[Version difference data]
=-=-=

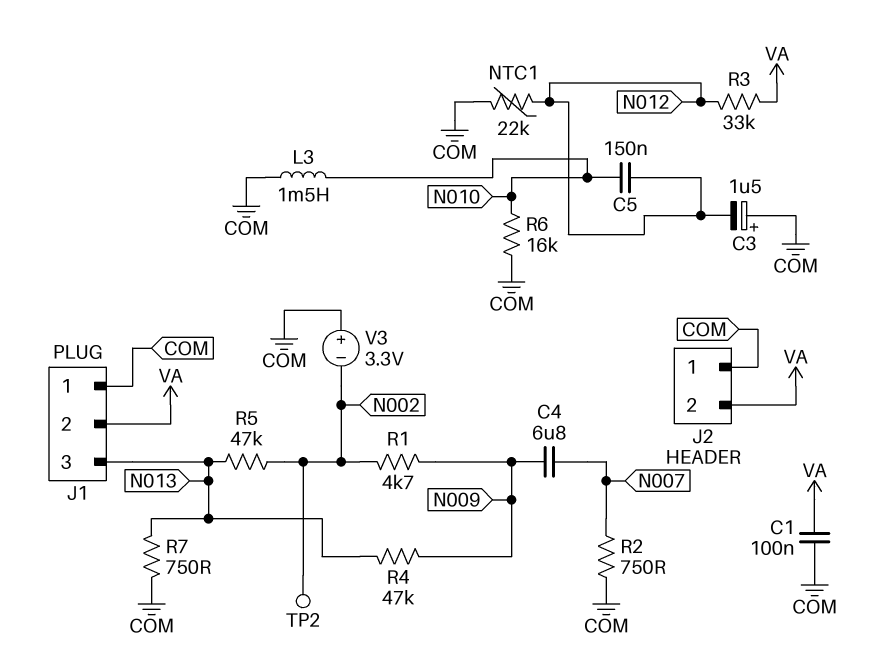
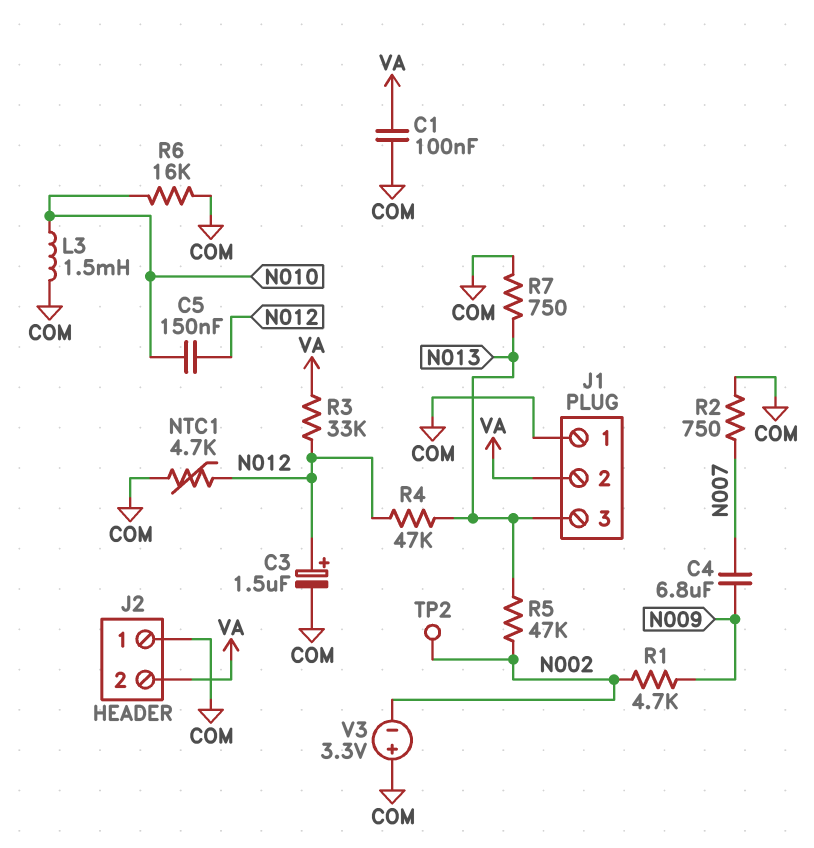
C3: 1.5uF (plus COM, minus N012) -> 1.5uF (plus N012, minus COM)
NTC1: 22k (COM, N012) -> 4.7k (COM, N012)
R4: 47k (N009, N013) -> 47k (N012, N013)

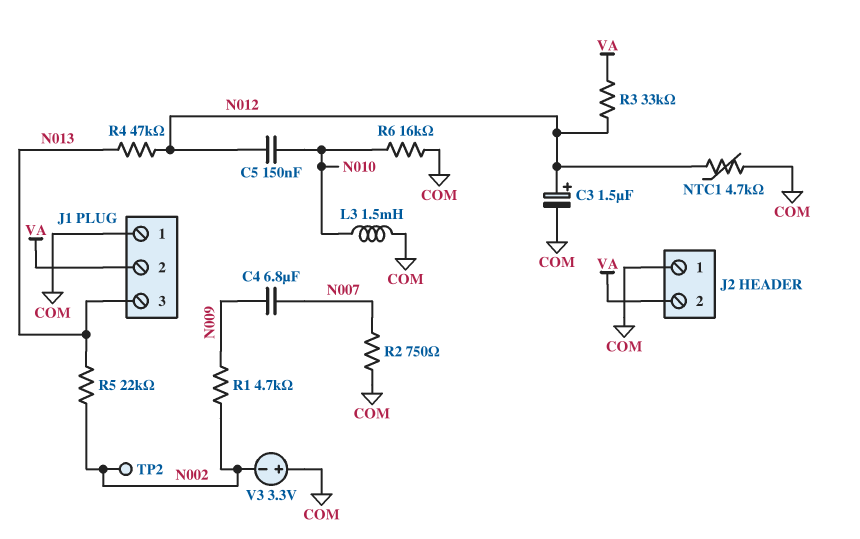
C1: 100nF (COM, VA) -> none
R5: 47k (N002, N013) -> 22k (N002, N013)
R7: 750 (COM, N013) -> none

=-=-=

Exercise details. Return every entry above exactly as written, with no pictures included.

Your response.
C3: 1.5uF (plus COM, minus N012) -> 1.5uF (plus N012, minus COM)
NTC1: 22k (COM, N012) -> 4.7k (COM, N012)
R4: 47k (N009, N013) -> 47k (N012, N013)

C1: 100nF (COM, VA) -> none
R5: 47k (N002, N013) -> 22k (N002, N013)
R7: 750 (COM, N013) -> none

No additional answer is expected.